[Spatial reasoning data]

__________________________________________________

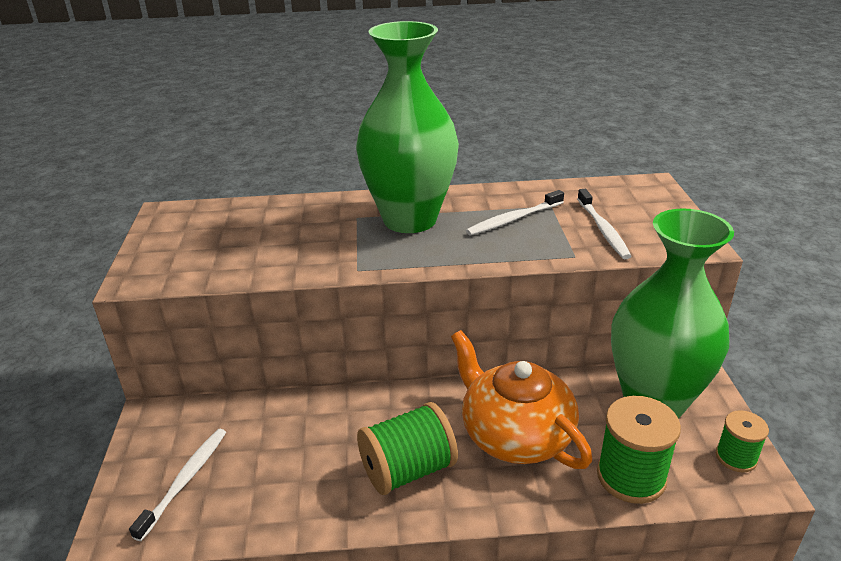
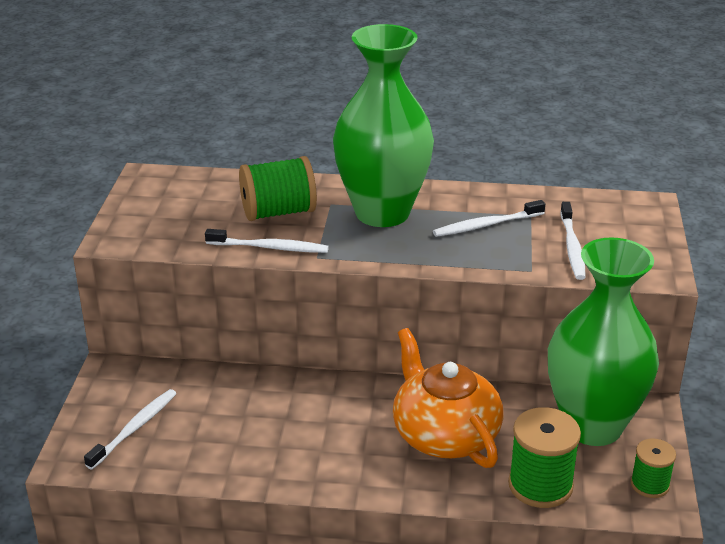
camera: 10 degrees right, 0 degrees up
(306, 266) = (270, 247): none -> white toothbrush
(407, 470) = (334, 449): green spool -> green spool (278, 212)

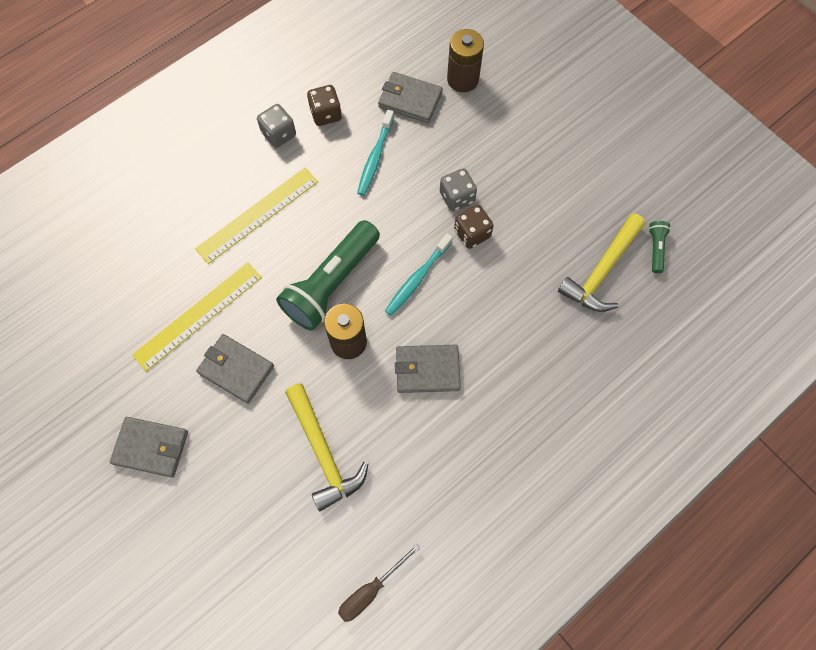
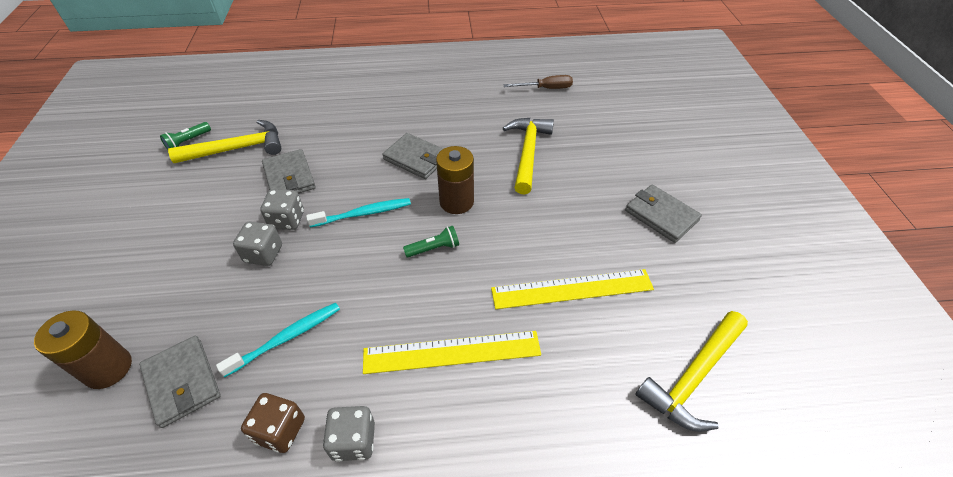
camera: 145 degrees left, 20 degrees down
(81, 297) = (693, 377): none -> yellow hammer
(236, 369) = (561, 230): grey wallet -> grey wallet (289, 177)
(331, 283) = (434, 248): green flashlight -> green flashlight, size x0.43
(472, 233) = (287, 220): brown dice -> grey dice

__________________________________________________

_Task objective_
If a line of the data contains the word "green", it should be counted; state the total and nothing more.

_Output for this exercise_
2